**Task to carry out:** Each record is to be printed again exactly, though not its pictures.

**Data in this exercise:**

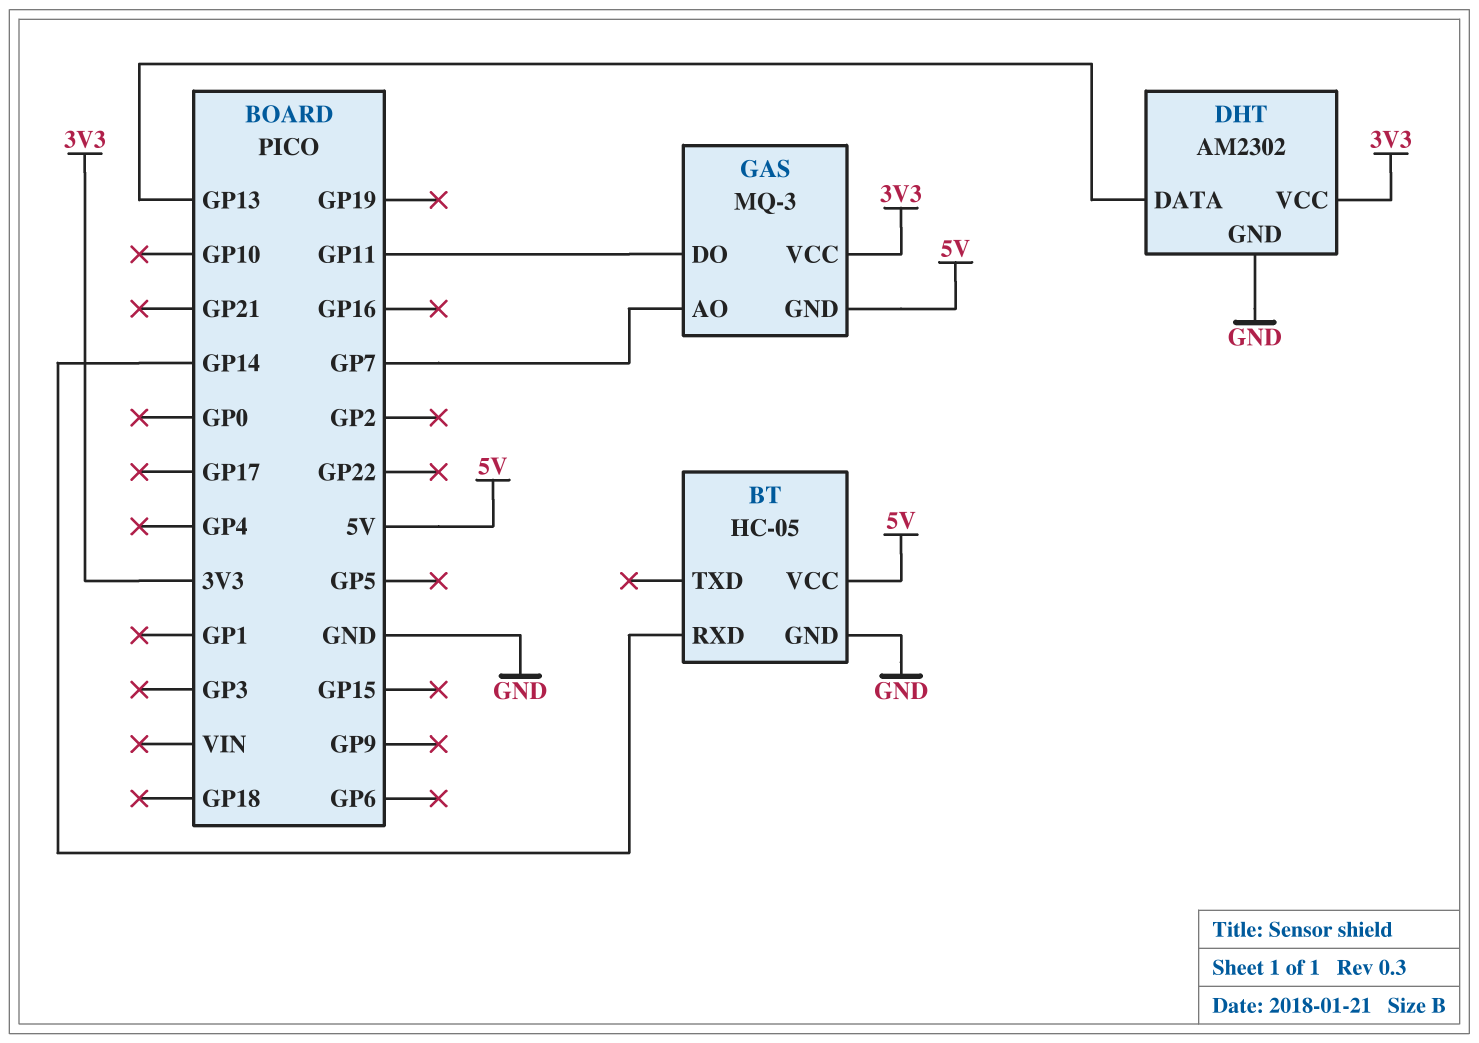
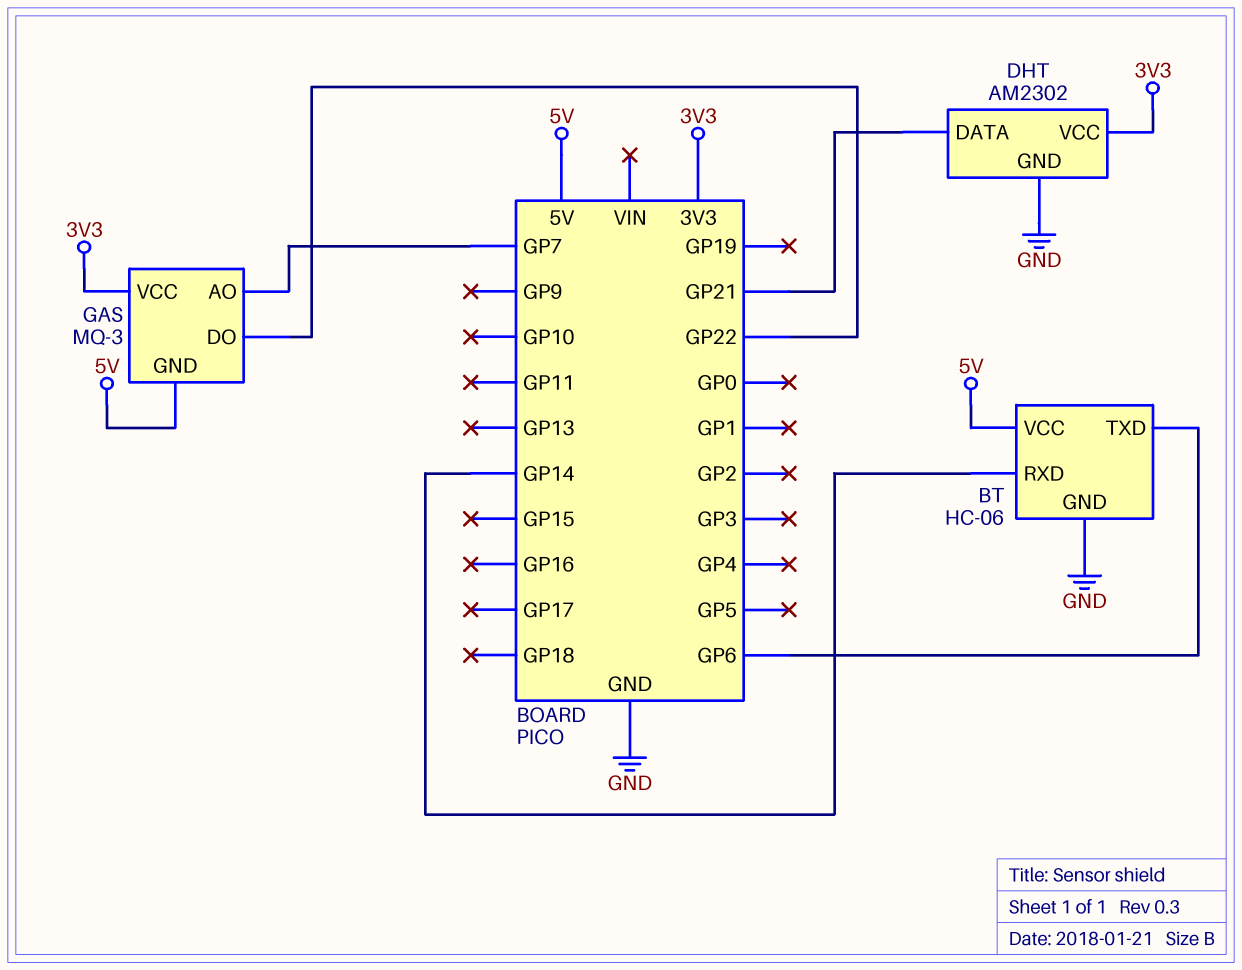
BT: HC-05 -> HC-06
BT pin TXD: none -> GP6
DHT pin DATA: GP13 -> GP21
GAS pin DO: GP11 -> GP22

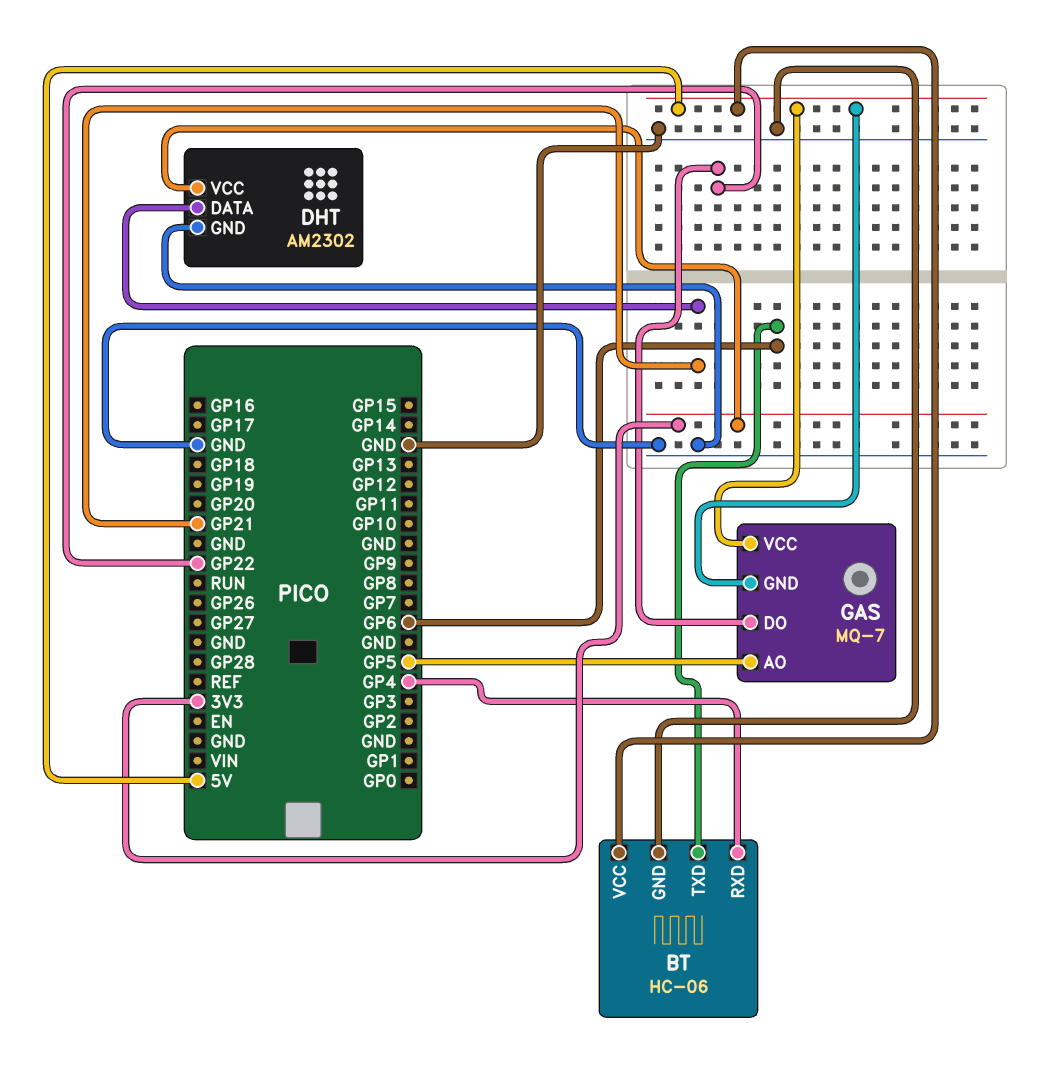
BT pin RXD: GP14 -> GP4
GAS: MQ-3 -> MQ-7
GAS pin AO: GP7 -> GP5
GAS pin VCC: 3V3 -> 5V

**Solution for this problem:**
BT: HC-05 -> HC-06
BT pin TXD: none -> GP6
DHT pin DATA: GP13 -> GP21
GAS pin DO: GP11 -> GP22

BT pin RXD: GP14 -> GP4
GAS: MQ-3 -> MQ-7
GAS pin AO: GP7 -> GP5
GAS pin VCC: 3V3 -> 5V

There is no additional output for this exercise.